(Excerpts from a dataset)
════════

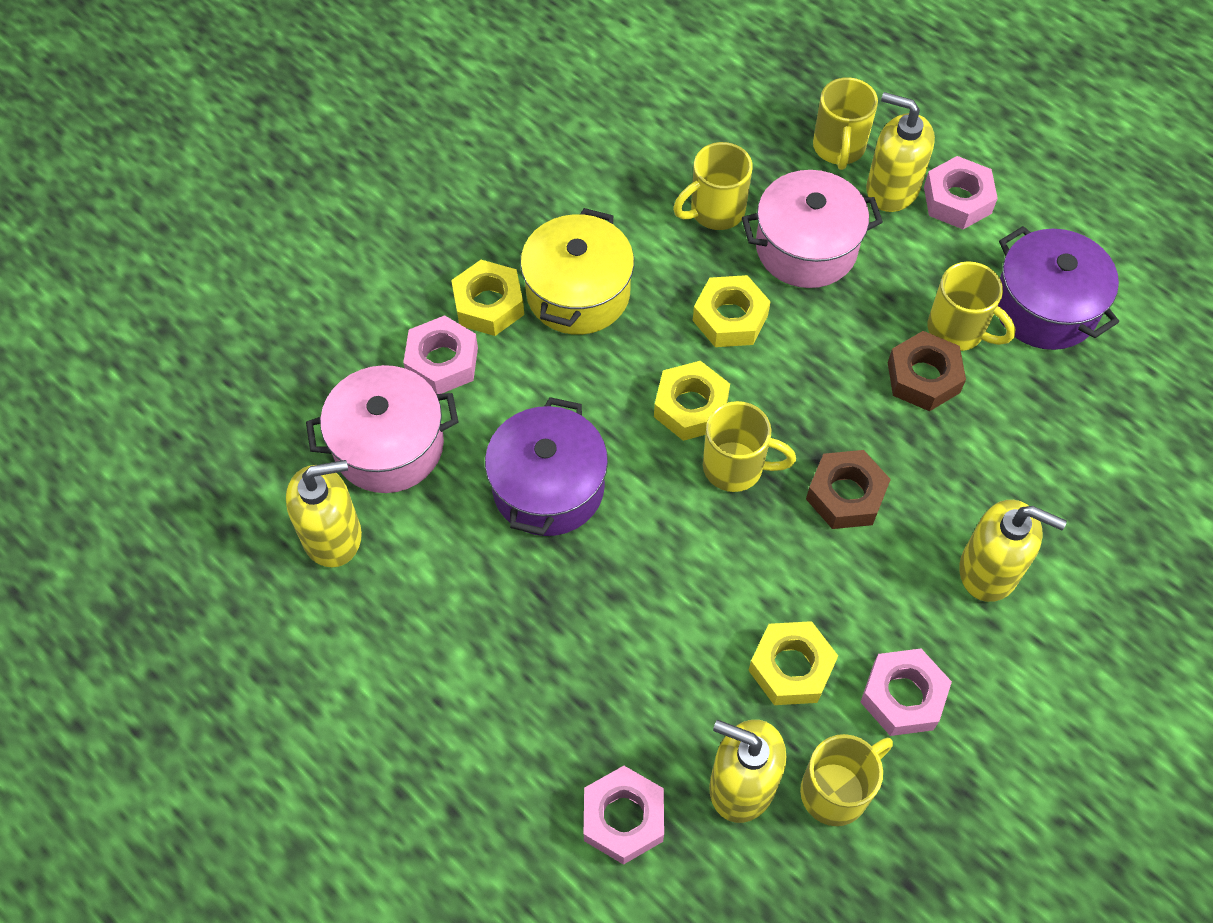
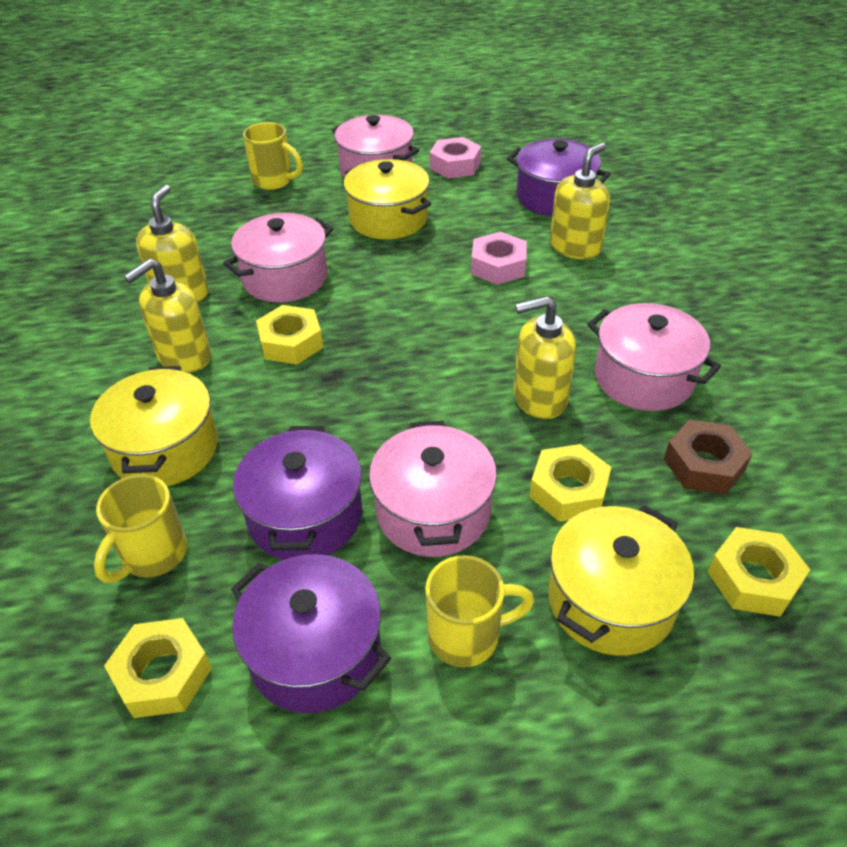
brown nut: 2 -> 1
pink nut: 4 -> 2
pink pot: 2 -> 4
purple pot: 2 -> 3
yellow mug: 5 -> 3
yellow pot: 1 -> 3

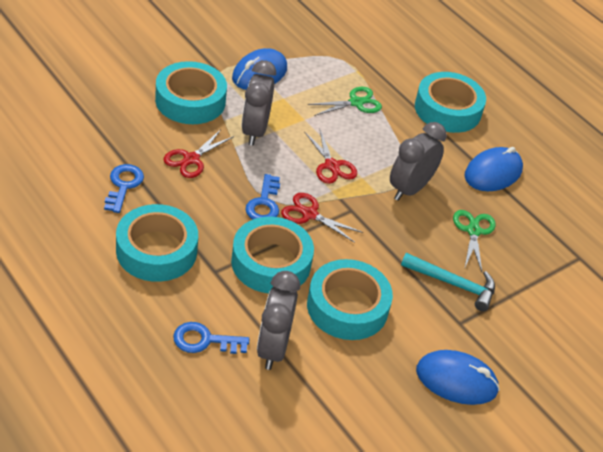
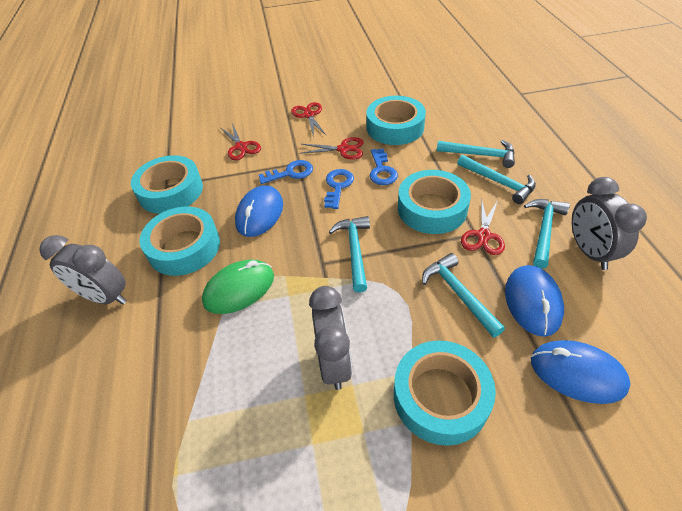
green mouse: 0 -> 1
green scissors: 2 -> 0
red scissors: 3 -> 4
turquoise hammer: 1 -> 5

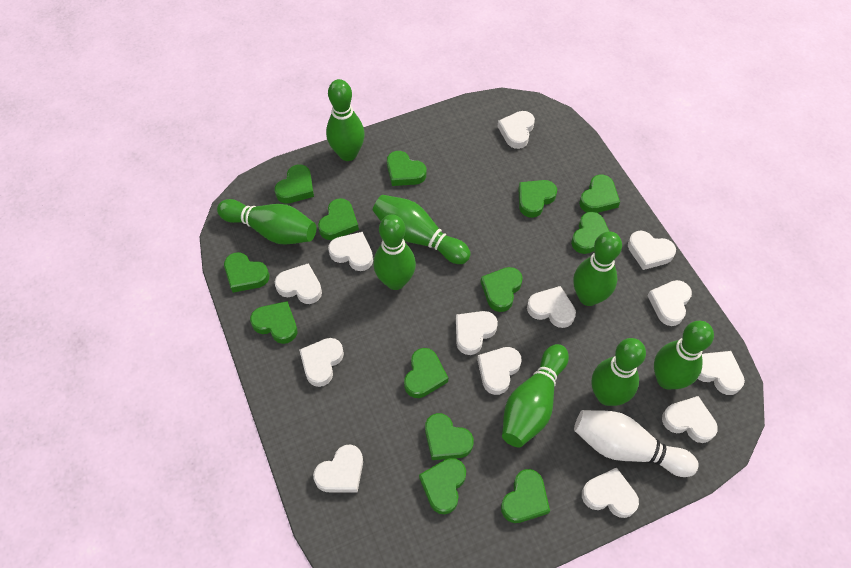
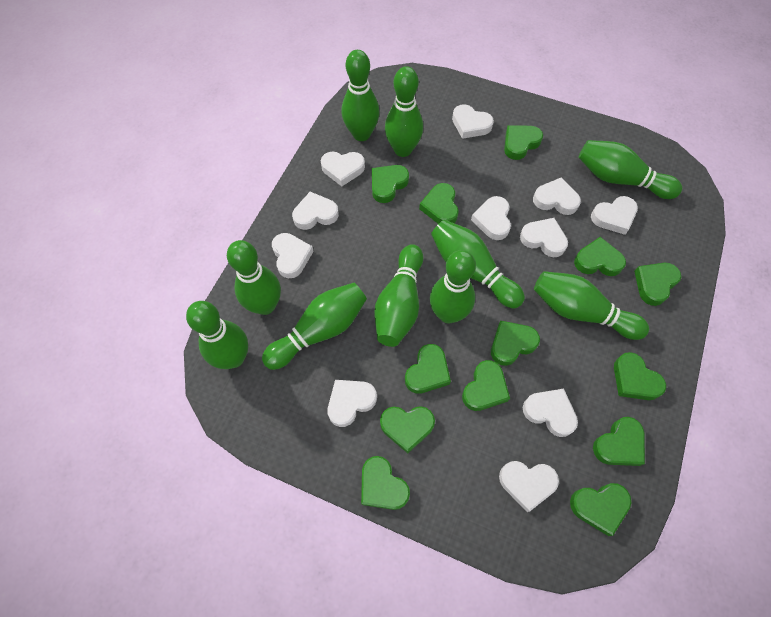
green bowling pin: 8 -> 10
white bowling pin: 1 -> 0
white heart: 13 -> 11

════════

_TASK TO CARRY OUT_. Every record must be copied exactly, with images dropped from the result.

_RESPONSE TO THIS TASK_.
brown nut: 2 -> 1
pink nut: 4 -> 2
pink pot: 2 -> 4
purple pot: 2 -> 3
yellow mug: 5 -> 3
yellow pot: 1 -> 3

green mouse: 0 -> 1
green scissors: 2 -> 0
red scissors: 3 -> 4
turquoise hammer: 1 -> 5

green bowling pin: 8 -> 10
white bowling pin: 1 -> 0
white heart: 13 -> 11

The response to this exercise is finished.